--- WORK ORDER ---
Please filter the entries for the word "spoon" and copy every line that has it.

--- DATA FOR THE TASK ---
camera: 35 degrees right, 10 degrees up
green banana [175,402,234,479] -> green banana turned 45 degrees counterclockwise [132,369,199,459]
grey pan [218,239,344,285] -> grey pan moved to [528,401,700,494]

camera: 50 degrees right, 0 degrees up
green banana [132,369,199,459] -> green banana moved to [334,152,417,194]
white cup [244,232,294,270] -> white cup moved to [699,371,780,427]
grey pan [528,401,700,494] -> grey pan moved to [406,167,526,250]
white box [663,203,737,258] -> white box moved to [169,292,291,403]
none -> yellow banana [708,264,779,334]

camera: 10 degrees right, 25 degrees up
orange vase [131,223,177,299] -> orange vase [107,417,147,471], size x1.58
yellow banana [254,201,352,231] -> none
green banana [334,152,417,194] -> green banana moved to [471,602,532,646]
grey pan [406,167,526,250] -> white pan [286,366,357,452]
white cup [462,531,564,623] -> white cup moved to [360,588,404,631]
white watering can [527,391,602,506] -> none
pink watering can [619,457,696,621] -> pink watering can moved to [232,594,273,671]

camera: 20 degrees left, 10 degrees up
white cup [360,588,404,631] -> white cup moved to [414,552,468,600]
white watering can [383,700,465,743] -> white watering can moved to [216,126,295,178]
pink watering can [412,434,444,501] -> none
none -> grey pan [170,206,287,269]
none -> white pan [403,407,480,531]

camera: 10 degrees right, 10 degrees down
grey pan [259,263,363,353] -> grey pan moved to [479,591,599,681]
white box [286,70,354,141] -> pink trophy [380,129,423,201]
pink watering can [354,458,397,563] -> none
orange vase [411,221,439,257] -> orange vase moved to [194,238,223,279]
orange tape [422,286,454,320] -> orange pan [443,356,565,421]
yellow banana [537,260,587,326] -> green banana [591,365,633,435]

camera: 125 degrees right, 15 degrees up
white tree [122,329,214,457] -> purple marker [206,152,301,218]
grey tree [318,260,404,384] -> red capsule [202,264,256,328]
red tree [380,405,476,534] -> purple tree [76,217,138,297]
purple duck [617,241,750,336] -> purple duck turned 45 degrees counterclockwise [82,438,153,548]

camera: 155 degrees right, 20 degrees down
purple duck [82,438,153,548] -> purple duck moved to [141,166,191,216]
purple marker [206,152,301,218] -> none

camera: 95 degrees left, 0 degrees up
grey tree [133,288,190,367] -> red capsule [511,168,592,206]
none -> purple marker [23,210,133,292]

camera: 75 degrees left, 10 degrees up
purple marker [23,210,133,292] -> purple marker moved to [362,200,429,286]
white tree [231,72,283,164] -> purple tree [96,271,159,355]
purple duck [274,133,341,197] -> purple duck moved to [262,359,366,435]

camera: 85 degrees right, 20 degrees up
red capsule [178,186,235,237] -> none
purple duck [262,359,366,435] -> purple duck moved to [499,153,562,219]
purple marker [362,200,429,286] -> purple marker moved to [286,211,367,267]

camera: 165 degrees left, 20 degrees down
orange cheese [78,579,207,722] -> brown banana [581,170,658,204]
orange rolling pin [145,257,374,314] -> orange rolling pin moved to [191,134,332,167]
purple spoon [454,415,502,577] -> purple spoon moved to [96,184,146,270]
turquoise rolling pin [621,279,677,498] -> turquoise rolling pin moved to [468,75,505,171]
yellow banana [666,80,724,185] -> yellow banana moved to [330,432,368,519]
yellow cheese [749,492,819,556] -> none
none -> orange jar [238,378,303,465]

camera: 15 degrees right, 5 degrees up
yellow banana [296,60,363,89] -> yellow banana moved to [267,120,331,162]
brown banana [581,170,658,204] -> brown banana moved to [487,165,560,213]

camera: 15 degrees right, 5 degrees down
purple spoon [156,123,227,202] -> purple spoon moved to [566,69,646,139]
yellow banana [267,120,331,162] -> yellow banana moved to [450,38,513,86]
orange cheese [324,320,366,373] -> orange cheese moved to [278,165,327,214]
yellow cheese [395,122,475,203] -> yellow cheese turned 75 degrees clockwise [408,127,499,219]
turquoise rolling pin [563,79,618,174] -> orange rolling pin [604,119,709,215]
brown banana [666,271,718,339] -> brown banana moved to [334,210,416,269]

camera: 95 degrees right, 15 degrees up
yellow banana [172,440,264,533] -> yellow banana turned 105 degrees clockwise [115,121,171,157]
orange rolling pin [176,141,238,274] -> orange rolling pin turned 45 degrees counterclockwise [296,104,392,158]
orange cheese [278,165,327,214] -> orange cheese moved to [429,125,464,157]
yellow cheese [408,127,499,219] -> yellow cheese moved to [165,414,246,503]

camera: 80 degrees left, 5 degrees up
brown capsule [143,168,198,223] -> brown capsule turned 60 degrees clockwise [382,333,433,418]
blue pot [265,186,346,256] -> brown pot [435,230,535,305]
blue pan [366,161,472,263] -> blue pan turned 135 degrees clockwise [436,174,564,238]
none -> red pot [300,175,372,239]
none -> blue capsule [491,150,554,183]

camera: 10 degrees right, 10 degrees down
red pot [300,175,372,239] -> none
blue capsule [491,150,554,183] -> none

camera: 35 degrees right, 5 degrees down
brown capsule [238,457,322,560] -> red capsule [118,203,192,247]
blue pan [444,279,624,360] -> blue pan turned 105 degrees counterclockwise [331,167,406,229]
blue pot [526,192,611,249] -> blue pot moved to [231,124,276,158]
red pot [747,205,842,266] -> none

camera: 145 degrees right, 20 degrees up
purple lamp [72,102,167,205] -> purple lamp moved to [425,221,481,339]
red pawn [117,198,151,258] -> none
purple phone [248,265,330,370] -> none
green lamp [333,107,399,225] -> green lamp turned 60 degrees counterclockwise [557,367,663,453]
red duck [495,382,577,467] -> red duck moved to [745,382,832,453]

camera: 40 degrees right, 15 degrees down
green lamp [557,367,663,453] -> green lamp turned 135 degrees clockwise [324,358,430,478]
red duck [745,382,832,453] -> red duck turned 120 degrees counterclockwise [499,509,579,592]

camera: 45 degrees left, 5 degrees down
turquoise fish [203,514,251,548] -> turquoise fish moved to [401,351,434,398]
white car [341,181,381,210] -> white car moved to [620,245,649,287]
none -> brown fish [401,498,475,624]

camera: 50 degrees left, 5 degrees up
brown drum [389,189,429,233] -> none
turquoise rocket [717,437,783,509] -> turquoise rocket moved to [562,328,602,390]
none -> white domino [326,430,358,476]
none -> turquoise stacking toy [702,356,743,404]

--- SOLUTION ---
purple spoon [454,415,502,577] -> purple spoon moved to [96,184,146,270]
purple spoon [156,123,227,202] -> purple spoon moved to [566,69,646,139]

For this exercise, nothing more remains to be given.